[Source records Boundary: Start]
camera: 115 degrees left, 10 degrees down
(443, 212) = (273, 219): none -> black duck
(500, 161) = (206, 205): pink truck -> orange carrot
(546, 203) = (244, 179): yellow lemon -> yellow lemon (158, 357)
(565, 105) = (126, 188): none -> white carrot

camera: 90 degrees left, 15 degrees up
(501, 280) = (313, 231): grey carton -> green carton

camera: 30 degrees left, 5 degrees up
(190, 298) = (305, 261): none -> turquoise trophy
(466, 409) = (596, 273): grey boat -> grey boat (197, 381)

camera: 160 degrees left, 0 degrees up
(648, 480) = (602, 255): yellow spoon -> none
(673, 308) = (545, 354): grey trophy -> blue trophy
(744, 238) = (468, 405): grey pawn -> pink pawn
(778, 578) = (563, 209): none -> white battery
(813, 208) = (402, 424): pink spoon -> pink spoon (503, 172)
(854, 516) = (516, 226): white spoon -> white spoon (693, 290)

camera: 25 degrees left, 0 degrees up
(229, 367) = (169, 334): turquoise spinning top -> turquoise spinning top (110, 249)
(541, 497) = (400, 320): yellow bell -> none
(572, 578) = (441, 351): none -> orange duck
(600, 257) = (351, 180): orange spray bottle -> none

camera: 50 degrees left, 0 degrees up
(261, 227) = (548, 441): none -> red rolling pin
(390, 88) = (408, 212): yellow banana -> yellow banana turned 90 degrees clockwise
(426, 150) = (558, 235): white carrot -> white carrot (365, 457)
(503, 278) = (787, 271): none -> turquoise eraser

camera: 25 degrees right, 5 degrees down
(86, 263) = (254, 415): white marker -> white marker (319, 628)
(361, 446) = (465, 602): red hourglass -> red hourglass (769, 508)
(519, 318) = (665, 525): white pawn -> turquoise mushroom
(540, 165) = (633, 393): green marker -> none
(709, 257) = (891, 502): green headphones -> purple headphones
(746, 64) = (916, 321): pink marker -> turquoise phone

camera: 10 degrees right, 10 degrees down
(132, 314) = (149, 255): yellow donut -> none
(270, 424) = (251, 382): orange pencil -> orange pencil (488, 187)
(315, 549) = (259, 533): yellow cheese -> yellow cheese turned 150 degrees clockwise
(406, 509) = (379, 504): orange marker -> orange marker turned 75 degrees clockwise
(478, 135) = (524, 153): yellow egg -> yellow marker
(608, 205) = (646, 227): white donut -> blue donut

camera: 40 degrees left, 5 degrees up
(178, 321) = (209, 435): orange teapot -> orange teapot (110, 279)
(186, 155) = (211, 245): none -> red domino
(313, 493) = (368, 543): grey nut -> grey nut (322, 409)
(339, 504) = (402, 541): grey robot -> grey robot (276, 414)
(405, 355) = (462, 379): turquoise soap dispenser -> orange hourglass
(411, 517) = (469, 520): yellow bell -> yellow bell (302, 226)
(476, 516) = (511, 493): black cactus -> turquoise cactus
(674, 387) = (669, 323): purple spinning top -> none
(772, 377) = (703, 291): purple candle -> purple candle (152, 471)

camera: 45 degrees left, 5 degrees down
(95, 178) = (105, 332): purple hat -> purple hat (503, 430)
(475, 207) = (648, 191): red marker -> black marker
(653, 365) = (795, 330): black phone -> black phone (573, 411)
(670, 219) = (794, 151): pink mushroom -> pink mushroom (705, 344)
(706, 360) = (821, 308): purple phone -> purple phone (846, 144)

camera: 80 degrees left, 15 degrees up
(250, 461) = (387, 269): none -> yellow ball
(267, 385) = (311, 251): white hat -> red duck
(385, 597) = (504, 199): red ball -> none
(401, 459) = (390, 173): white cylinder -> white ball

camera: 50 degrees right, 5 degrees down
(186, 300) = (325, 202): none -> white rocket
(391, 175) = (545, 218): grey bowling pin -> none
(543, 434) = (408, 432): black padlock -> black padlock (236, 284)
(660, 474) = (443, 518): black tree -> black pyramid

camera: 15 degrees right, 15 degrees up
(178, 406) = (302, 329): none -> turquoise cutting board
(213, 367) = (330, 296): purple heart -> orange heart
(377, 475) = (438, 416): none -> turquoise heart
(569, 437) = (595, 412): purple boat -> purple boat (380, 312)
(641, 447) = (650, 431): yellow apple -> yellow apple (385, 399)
[Source records Boundary: End]
→ **Directions for this task**
Repeat each entry word for word.

→ **Answer section**
camera: 115 degrees left, 10 degrees down
(443, 212) = (273, 219): none -> black duck
(500, 161) = (206, 205): pink truck -> orange carrot
(546, 203) = (244, 179): yellow lemon -> yellow lemon (158, 357)
(565, 105) = (126, 188): none -> white carrot

camera: 90 degrees left, 15 degrees up
(501, 280) = (313, 231): grey carton -> green carton

camera: 30 degrees left, 5 degrees up
(190, 298) = (305, 261): none -> turquoise trophy
(466, 409) = (596, 273): grey boat -> grey boat (197, 381)

camera: 160 degrees left, 0 degrees up
(648, 480) = (602, 255): yellow spoon -> none
(673, 308) = (545, 354): grey trophy -> blue trophy
(744, 238) = (468, 405): grey pawn -> pink pawn
(778, 578) = (563, 209): none -> white battery
(813, 208) = (402, 424): pink spoon -> pink spoon (503, 172)
(854, 516) = (516, 226): white spoon -> white spoon (693, 290)

camera: 25 degrees left, 0 degrees up
(229, 367) = (169, 334): turquoise spinning top -> turquoise spinning top (110, 249)
(541, 497) = (400, 320): yellow bell -> none
(572, 578) = (441, 351): none -> orange duck
(600, 257) = (351, 180): orange spray bottle -> none

camera: 50 degrees left, 0 degrees up
(261, 227) = (548, 441): none -> red rolling pin
(390, 88) = (408, 212): yellow banana -> yellow banana turned 90 degrees clockwise
(426, 150) = (558, 235): white carrot -> white carrot (365, 457)
(503, 278) = (787, 271): none -> turquoise eraser

camera: 25 degrees right, 5 degrees down
(86, 263) = (254, 415): white marker -> white marker (319, 628)
(361, 446) = (465, 602): red hourglass -> red hourglass (769, 508)
(519, 318) = (665, 525): white pawn -> turquoise mushroom
(540, 165) = (633, 393): green marker -> none
(709, 257) = (891, 502): green headphones -> purple headphones
(746, 64) = (916, 321): pink marker -> turquoise phone

camera: 10 degrees right, 10 degrees down
(132, 314) = (149, 255): yellow donut -> none
(270, 424) = (251, 382): orange pencil -> orange pencil (488, 187)
(315, 549) = (259, 533): yellow cheese -> yellow cheese turned 150 degrees clockwise
(406, 509) = (379, 504): orange marker -> orange marker turned 75 degrees clockwise
(478, 135) = (524, 153): yellow egg -> yellow marker
(608, 205) = (646, 227): white donut -> blue donut

camera: 40 degrees left, 5 degrees up
(178, 321) = (209, 435): orange teapot -> orange teapot (110, 279)
(186, 155) = (211, 245): none -> red domino
(313, 493) = (368, 543): grey nut -> grey nut (322, 409)
(339, 504) = (402, 541): grey robot -> grey robot (276, 414)
(405, 355) = (462, 379): turquoise soap dispenser -> orange hourglass
(411, 517) = (469, 520): yellow bell -> yellow bell (302, 226)
(476, 516) = (511, 493): black cactus -> turquoise cactus
(674, 387) = (669, 323): purple spinning top -> none
(772, 377) = (703, 291): purple candle -> purple candle (152, 471)

camera: 45 degrees left, 5 degrees down
(95, 178) = (105, 332): purple hat -> purple hat (503, 430)
(475, 207) = (648, 191): red marker -> black marker
(653, 365) = (795, 330): black phone -> black phone (573, 411)
(670, 219) = (794, 151): pink mushroom -> pink mushroom (705, 344)
(706, 360) = (821, 308): purple phone -> purple phone (846, 144)

camera: 80 degrees left, 15 degrees up
(250, 461) = (387, 269): none -> yellow ball
(267, 385) = (311, 251): white hat -> red duck
(385, 597) = (504, 199): red ball -> none
(401, 459) = (390, 173): white cylinder -> white ball

camera: 50 degrees right, 5 degrees down
(186, 300) = (325, 202): none -> white rocket
(391, 175) = (545, 218): grey bowling pin -> none
(543, 434) = (408, 432): black padlock -> black padlock (236, 284)
(660, 474) = (443, 518): black tree -> black pyramid

camera: 15 degrees right, 15 degrees up
(178, 406) = (302, 329): none -> turquoise cutting board
(213, 367) = (330, 296): purple heart -> orange heart
(377, 475) = (438, 416): none -> turquoise heart
(569, 437) = (595, 412): purple boat -> purple boat (380, 312)
(641, 447) = (650, 431): yellow apple -> yellow apple (385, 399)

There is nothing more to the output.